(Supplied material Opens)

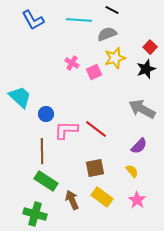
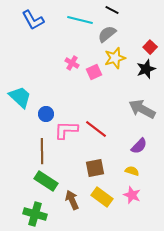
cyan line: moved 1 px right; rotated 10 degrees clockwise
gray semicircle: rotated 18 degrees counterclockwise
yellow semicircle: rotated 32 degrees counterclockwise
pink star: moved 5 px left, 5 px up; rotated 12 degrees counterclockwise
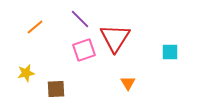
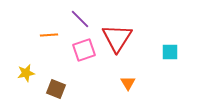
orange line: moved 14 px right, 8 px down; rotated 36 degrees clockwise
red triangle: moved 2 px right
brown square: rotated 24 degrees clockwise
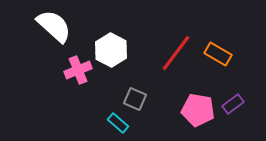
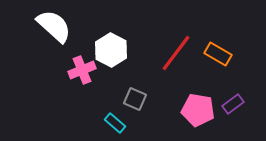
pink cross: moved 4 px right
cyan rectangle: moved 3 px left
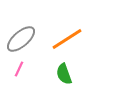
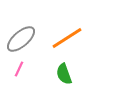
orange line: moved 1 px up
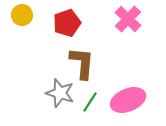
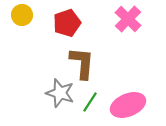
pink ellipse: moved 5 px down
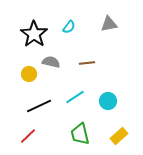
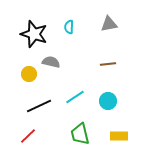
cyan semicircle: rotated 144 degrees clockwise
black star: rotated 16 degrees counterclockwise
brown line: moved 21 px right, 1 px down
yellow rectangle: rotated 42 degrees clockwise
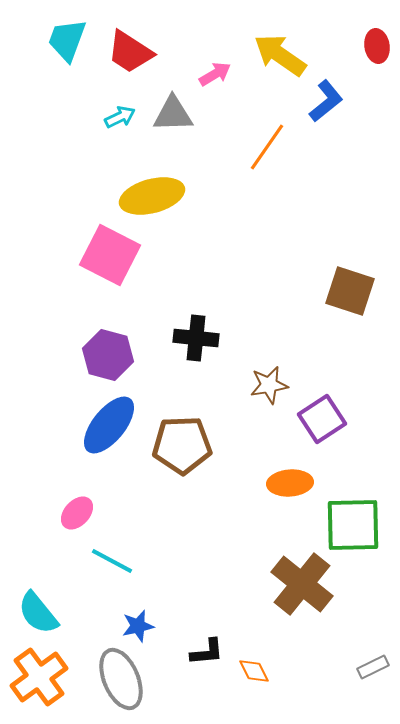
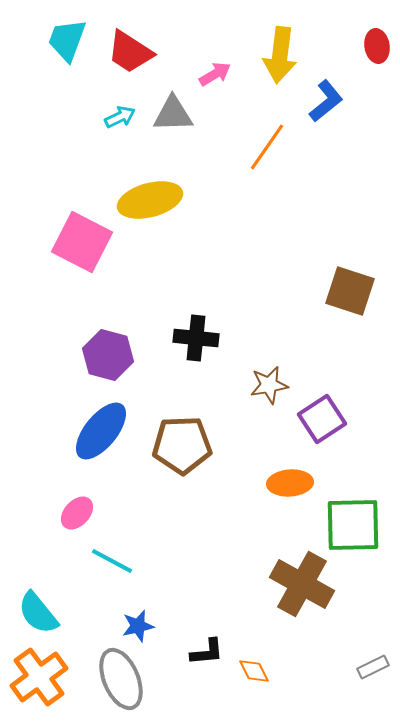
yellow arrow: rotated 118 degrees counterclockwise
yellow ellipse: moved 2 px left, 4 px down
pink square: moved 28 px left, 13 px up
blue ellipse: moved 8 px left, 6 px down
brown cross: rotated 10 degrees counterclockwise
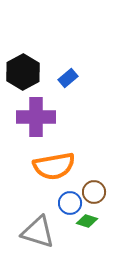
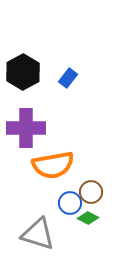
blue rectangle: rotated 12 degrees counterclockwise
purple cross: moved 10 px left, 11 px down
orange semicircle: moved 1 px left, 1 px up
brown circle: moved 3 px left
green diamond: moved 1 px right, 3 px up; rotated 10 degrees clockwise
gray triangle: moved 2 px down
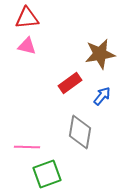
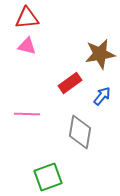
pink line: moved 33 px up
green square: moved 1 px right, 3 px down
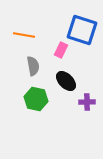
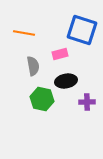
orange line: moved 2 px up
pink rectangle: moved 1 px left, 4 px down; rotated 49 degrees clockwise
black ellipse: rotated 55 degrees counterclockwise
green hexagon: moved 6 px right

(Supplied material Closes)

◆ Assignment ◆
Extract precisely the lines beginning at the line containing "pink square: moved 28 px left, 13 px up" and ending at the last line of the entries above, exactly as written and with no pictures.

◆ Response to the exercise ◆
pink square: moved 28 px left, 13 px up
blue ellipse: moved 8 px left, 6 px down
brown cross: rotated 10 degrees counterclockwise
blue rectangle: rotated 12 degrees counterclockwise
purple cross: moved 10 px left, 11 px down
orange semicircle: moved 1 px left, 1 px up
brown circle: moved 3 px left
green diamond: moved 1 px right, 3 px up; rotated 10 degrees clockwise
gray triangle: moved 2 px down
pink line: moved 33 px up
green square: moved 1 px right, 3 px down
orange line: moved 2 px up
pink rectangle: moved 1 px left, 4 px down; rotated 49 degrees clockwise
black ellipse: rotated 55 degrees counterclockwise
green hexagon: moved 6 px right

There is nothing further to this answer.